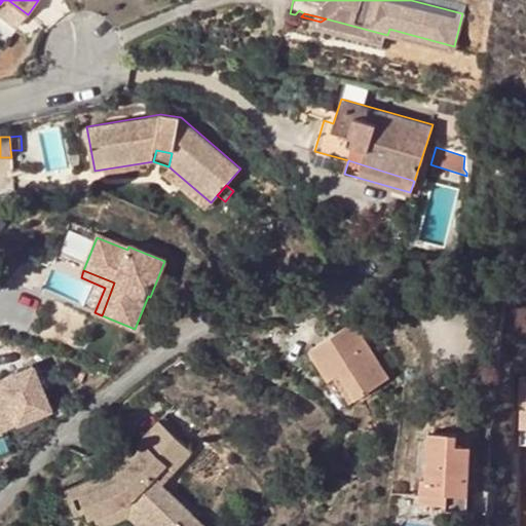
[(389,377),(357,321),(313,345),(333,377),(341,372),(357,397),(389,377)]
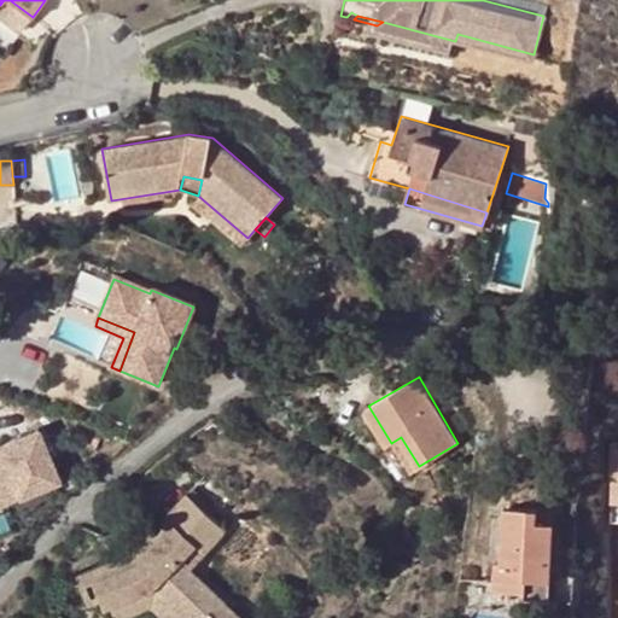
[(36,432),(0,445),(0,505),(56,483),(36,432)]
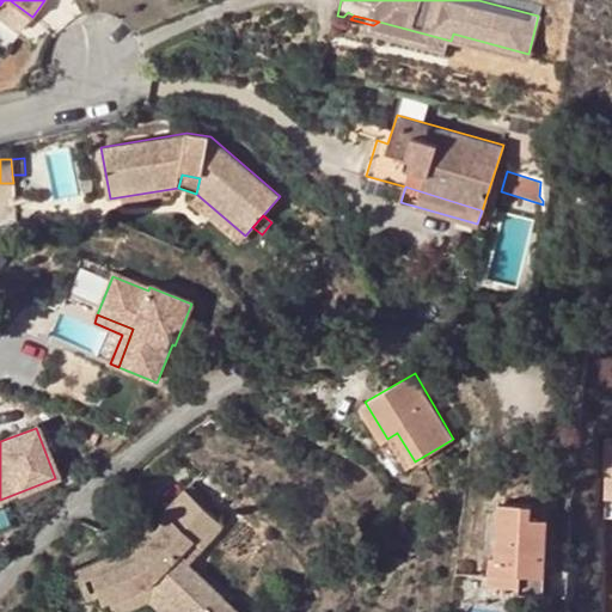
[(415,461),(397,433),(387,439),(379,444),(396,472),(415,461)]
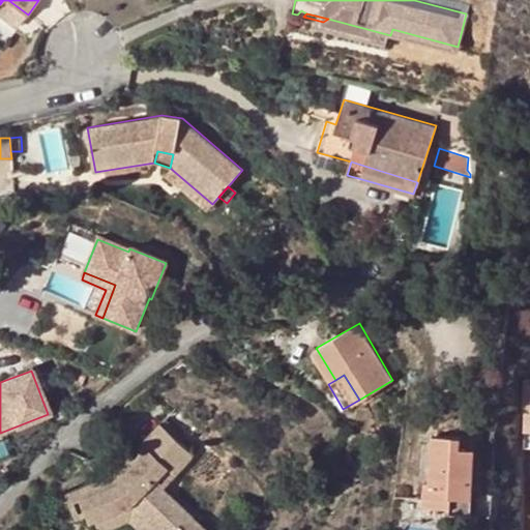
[(165,490),(195,458),(162,425),(111,476),(67,492),(77,518),(88,513),(91,520),(97,520),(134,505),(158,529),(183,529),(195,519),(165,490)]
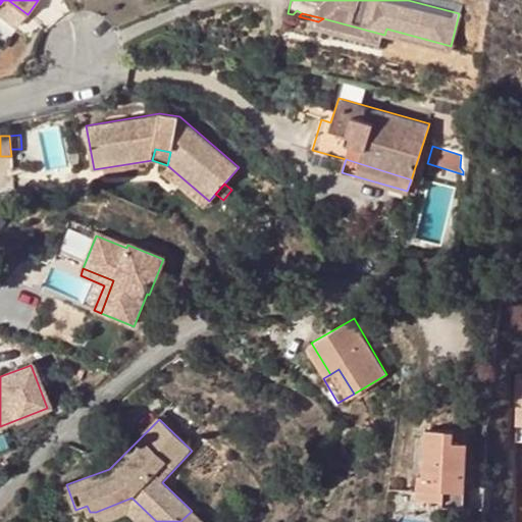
[(467,510),(471,445),(455,444),(455,431),(427,430),(425,478),(420,478),(419,501),(446,502),(445,509),(467,510)]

== THE TASK ==
Set down the data again, exactly, without images.

== RESULT BELOW ==
[(389,377),(357,321),(313,345),(333,377),(341,372),(357,397),(389,377)]
[(36,432),(0,445),(0,505),(56,483),(36,432)]
[(415,461),(397,433),(387,439),(379,444),(396,472),(415,461)]
[(165,490),(195,458),(162,425),(111,476),(67,492),(77,518),(88,513),(91,520),(97,520),(134,505),(158,529),(183,529),(195,519),(165,490)]
[(467,510),(471,445),(455,444),(455,431),(427,430),(425,478),(420,478),(419,501),(446,502),(445,509),(467,510)]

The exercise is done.